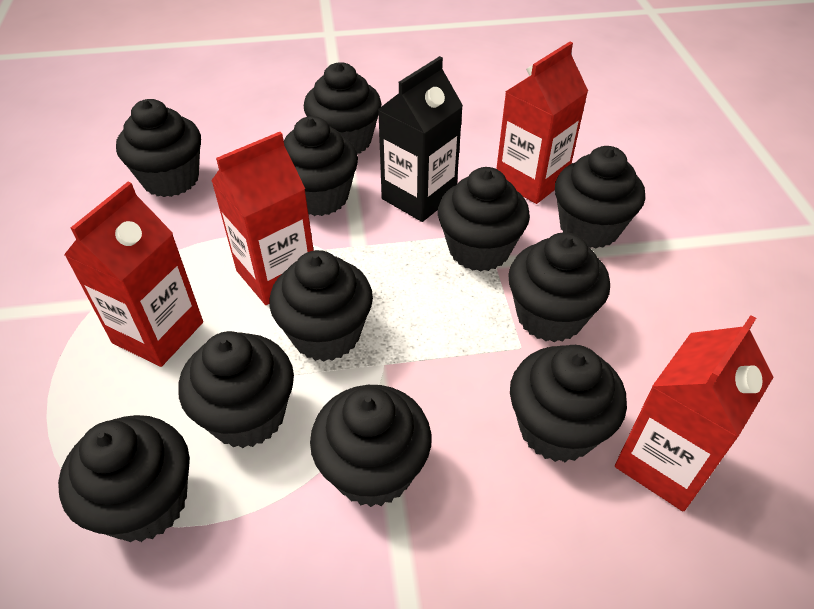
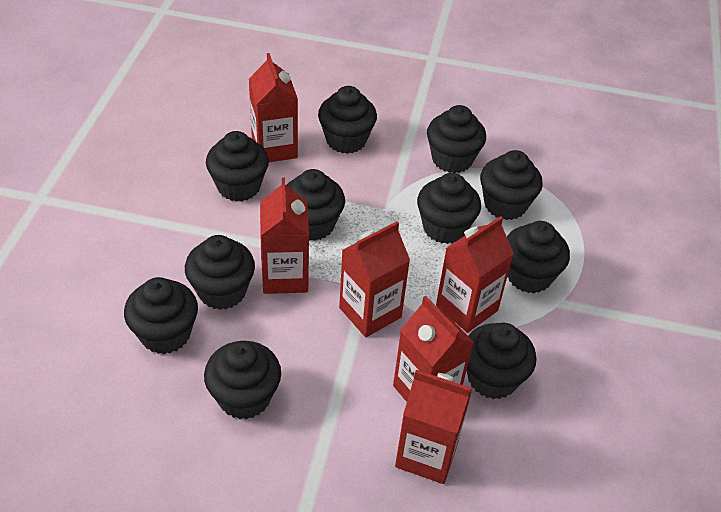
black carton: 1 -> 0
red carton: 4 -> 6

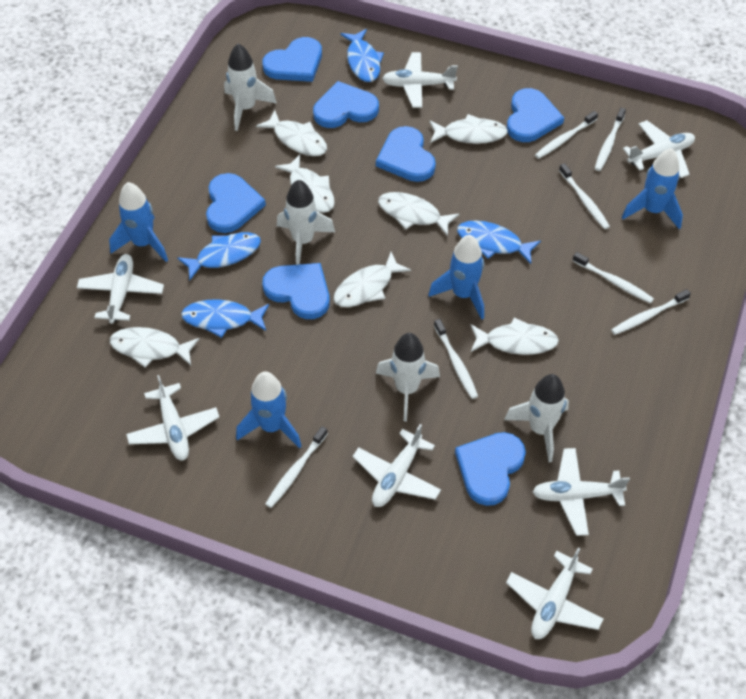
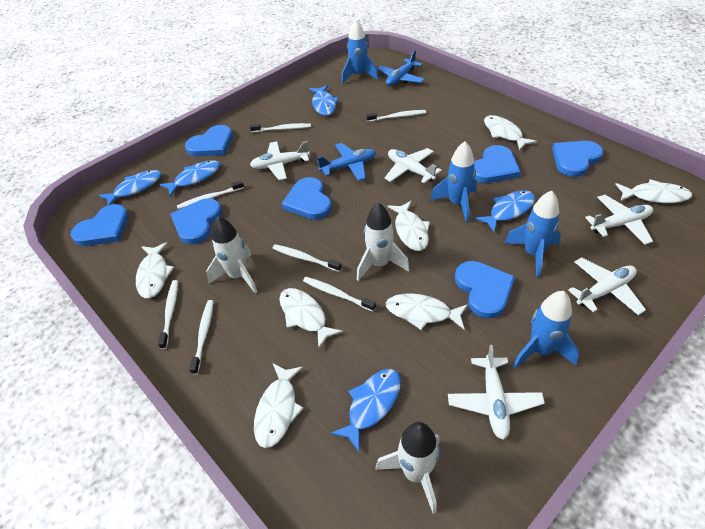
blue fish: 4 -> 5
blue plane: 0 -> 2
white plane: 7 -> 5
white rocket: 4 -> 3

- - - - -

• _Activity_:
Write out the data above exactly, minus any images.

• _Answer box_:
black carton: 1 -> 0
red carton: 4 -> 6

blue fish: 4 -> 5
blue plane: 0 -> 2
white plane: 7 -> 5
white rocket: 4 -> 3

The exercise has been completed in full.